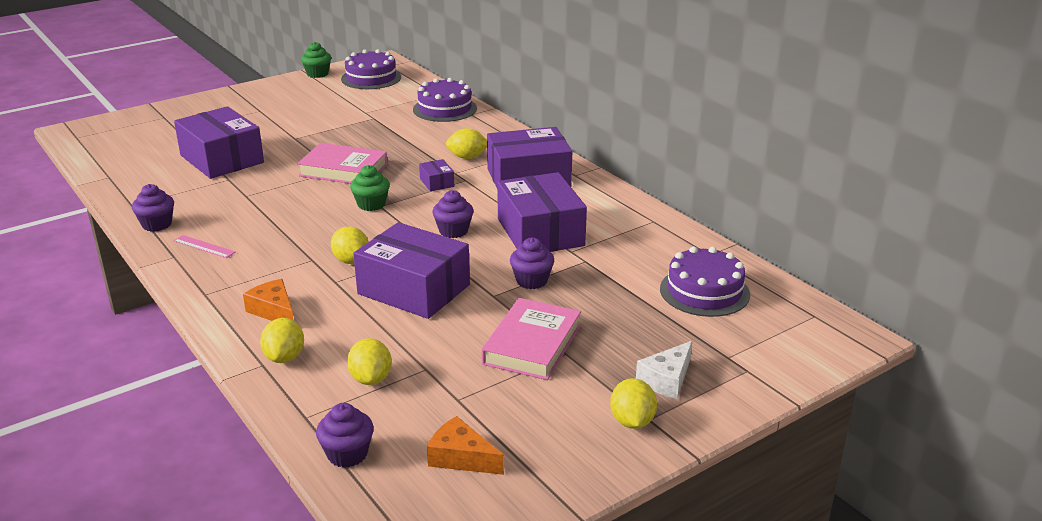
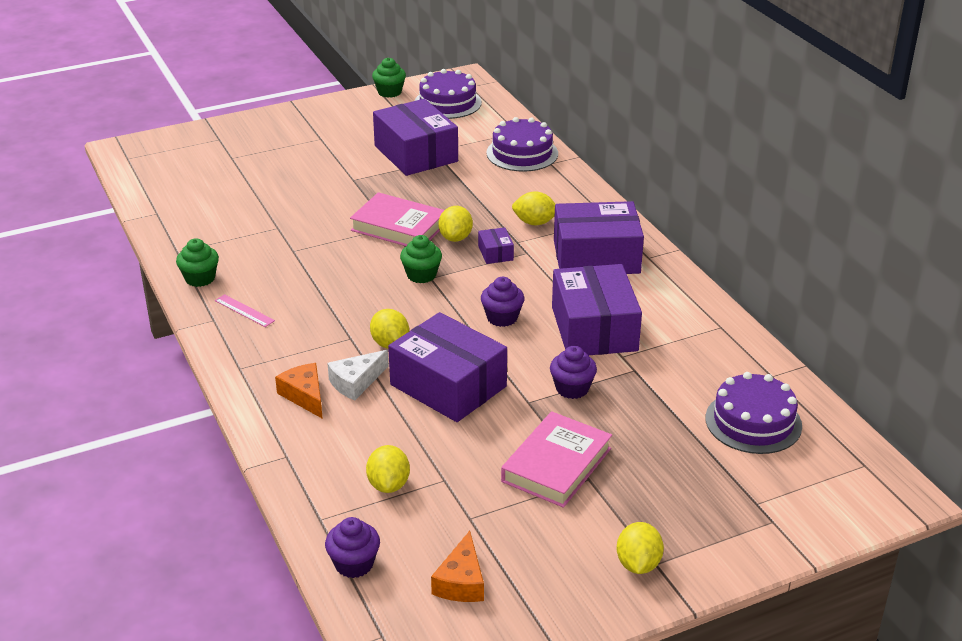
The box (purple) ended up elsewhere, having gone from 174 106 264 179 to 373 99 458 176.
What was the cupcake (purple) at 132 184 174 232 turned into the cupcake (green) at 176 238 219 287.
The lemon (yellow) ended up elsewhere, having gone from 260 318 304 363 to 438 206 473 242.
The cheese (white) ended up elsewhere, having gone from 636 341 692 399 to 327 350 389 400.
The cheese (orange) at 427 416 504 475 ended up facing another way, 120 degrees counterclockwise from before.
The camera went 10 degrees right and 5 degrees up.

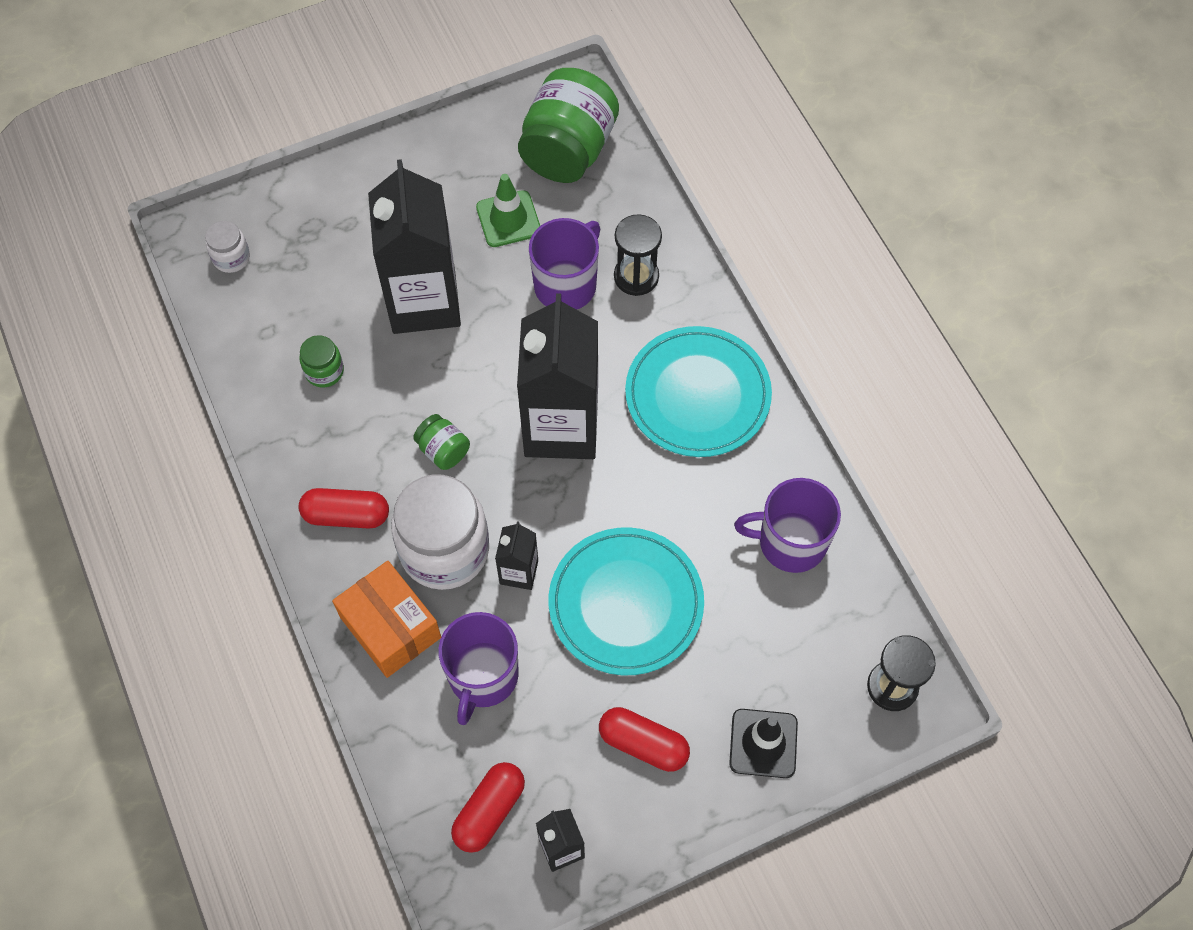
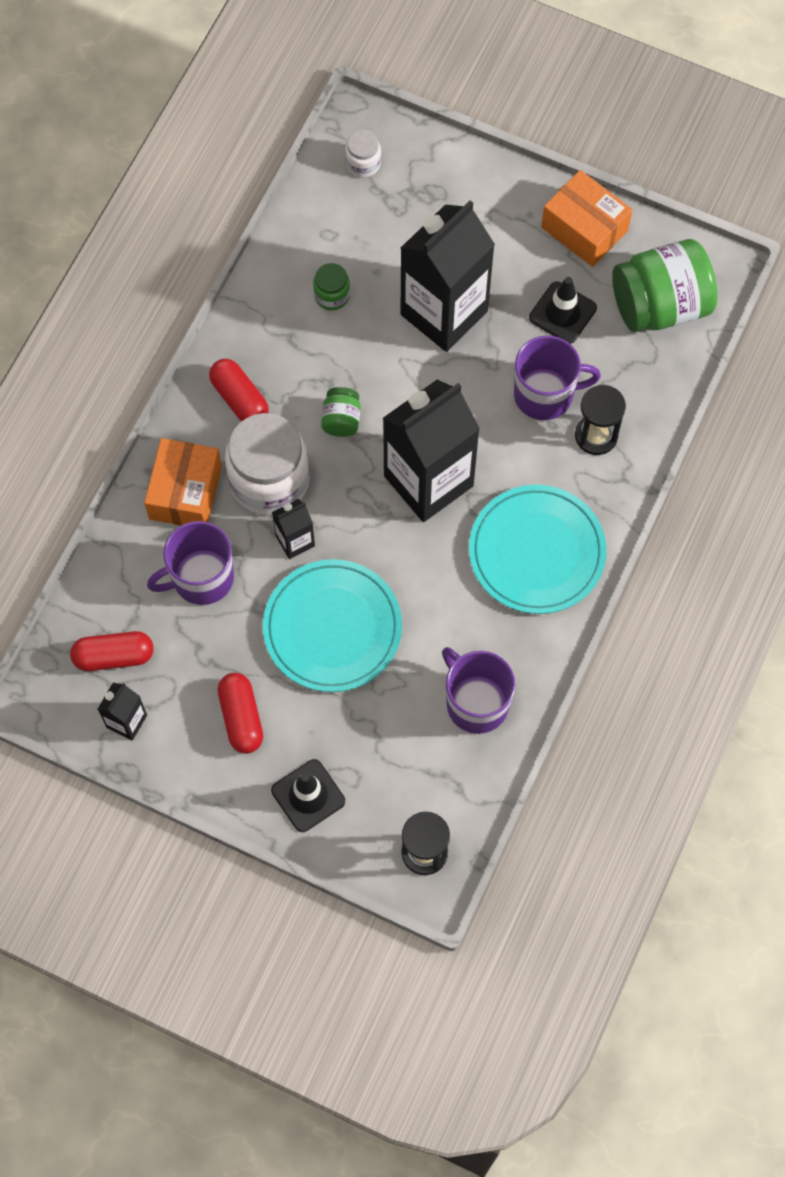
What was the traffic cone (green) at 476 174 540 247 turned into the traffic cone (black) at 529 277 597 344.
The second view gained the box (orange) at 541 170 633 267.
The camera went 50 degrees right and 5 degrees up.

* * *

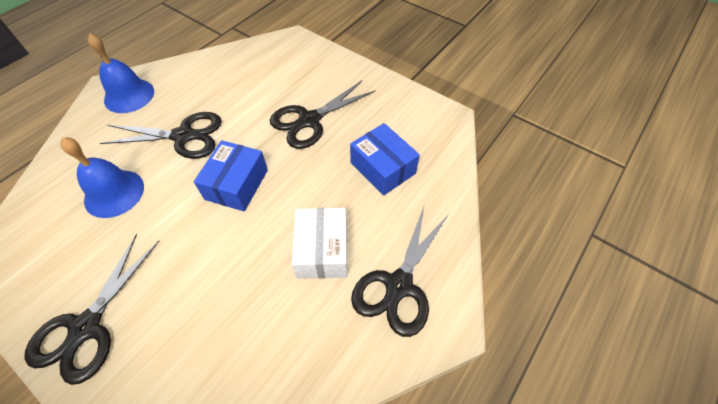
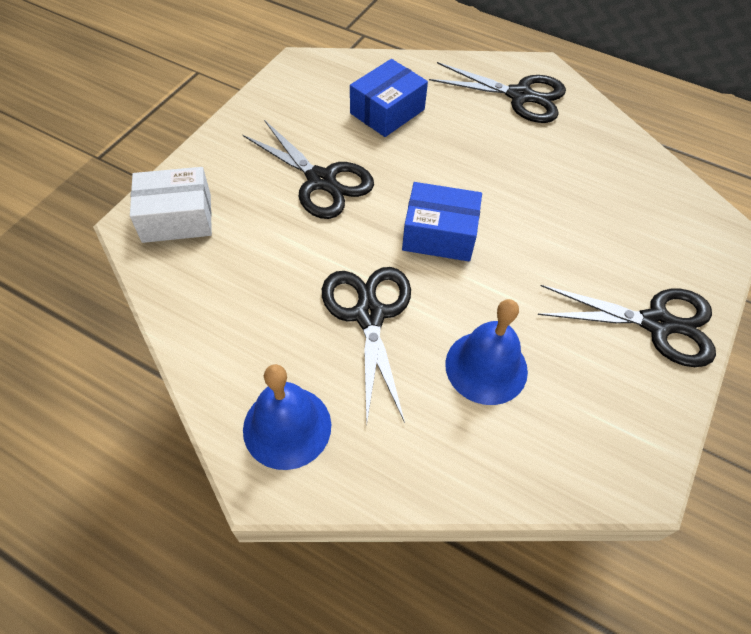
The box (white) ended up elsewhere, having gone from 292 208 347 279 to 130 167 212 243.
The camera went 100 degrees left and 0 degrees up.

--

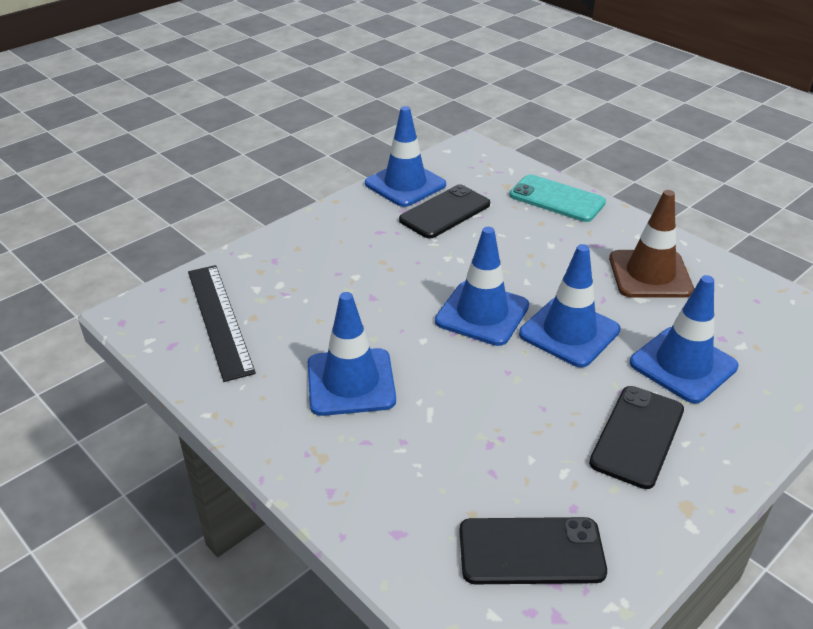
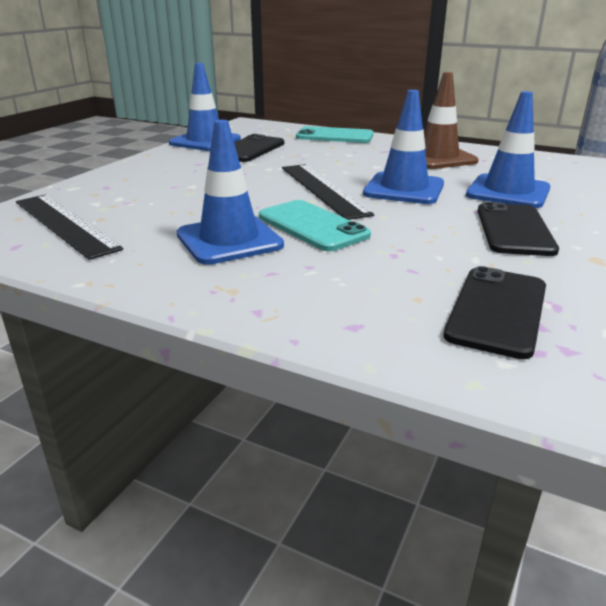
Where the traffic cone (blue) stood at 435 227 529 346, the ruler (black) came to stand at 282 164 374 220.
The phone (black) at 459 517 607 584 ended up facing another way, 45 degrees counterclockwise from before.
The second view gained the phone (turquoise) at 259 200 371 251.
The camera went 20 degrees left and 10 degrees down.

**Problem details:** Each line of the data that holds the word "purple" should be copied.

**Solved problem:**
The box (purple) ended up elsewhere, having gone from 174 106 264 179 to 373 99 458 176.
What was the cupcake (purple) at 132 184 174 232 turned into the cupcake (green) at 176 238 219 287.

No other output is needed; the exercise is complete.